> RECORD SET:
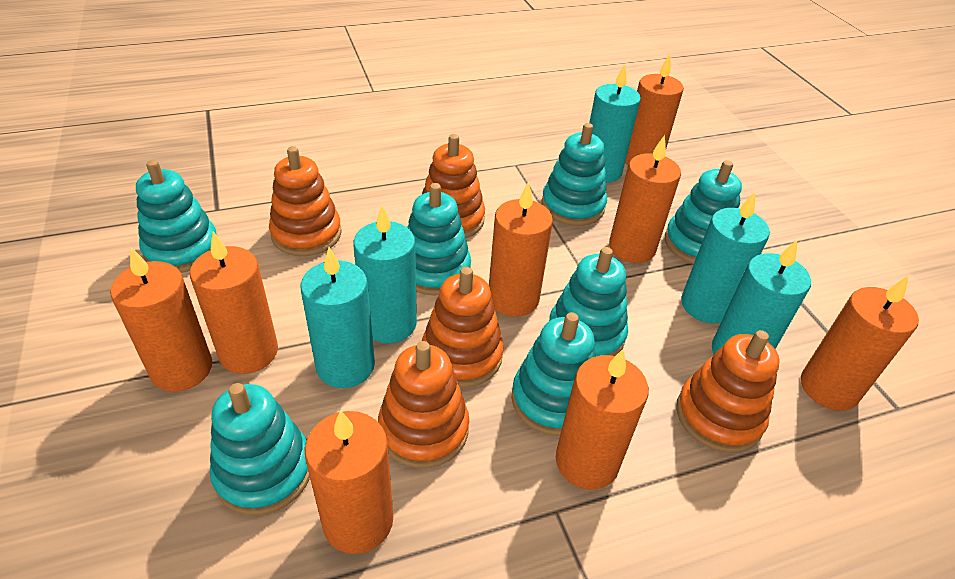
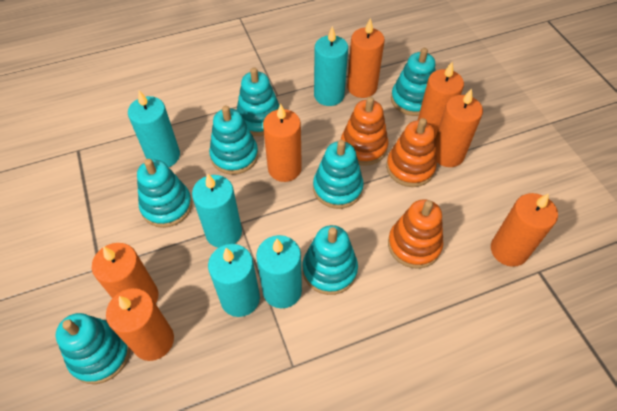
orange candle: 8 -> 7
orange stacking toy: 5 -> 3

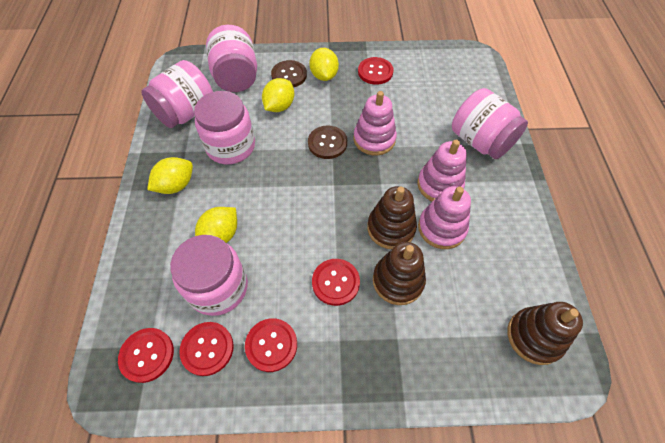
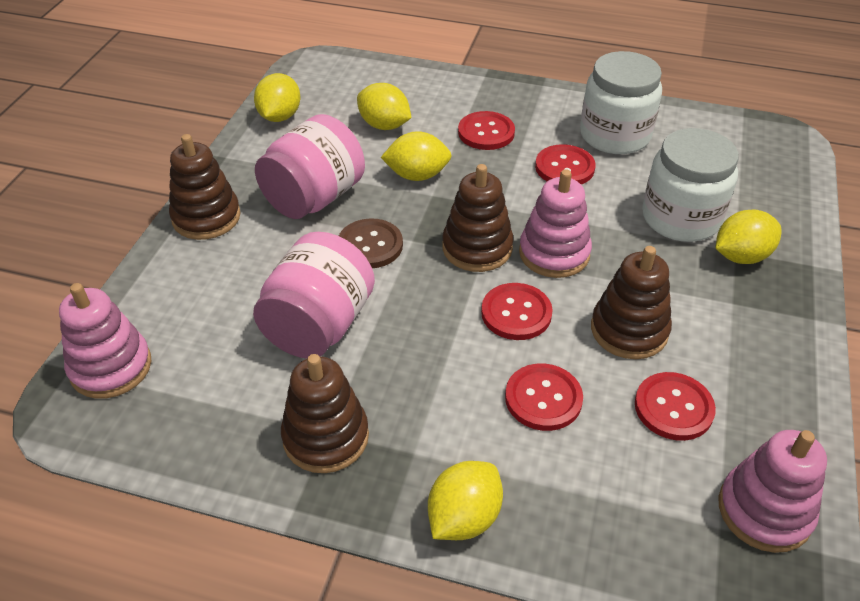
brown button: 2 -> 1
brown stacking toy: 3 -> 4
pink jar: 5 -> 2
white jar: 0 -> 2
yellow lemon: 4 -> 5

> HOW TO COMPLETE THIS TASK:
Retype each record exactly as it stands, but do not include the pictures.

> EXERCISE ANSWER:
orange candle: 8 -> 7
orange stacking toy: 5 -> 3

brown button: 2 -> 1
brown stacking toy: 3 -> 4
pink jar: 5 -> 2
white jar: 0 -> 2
yellow lemon: 4 -> 5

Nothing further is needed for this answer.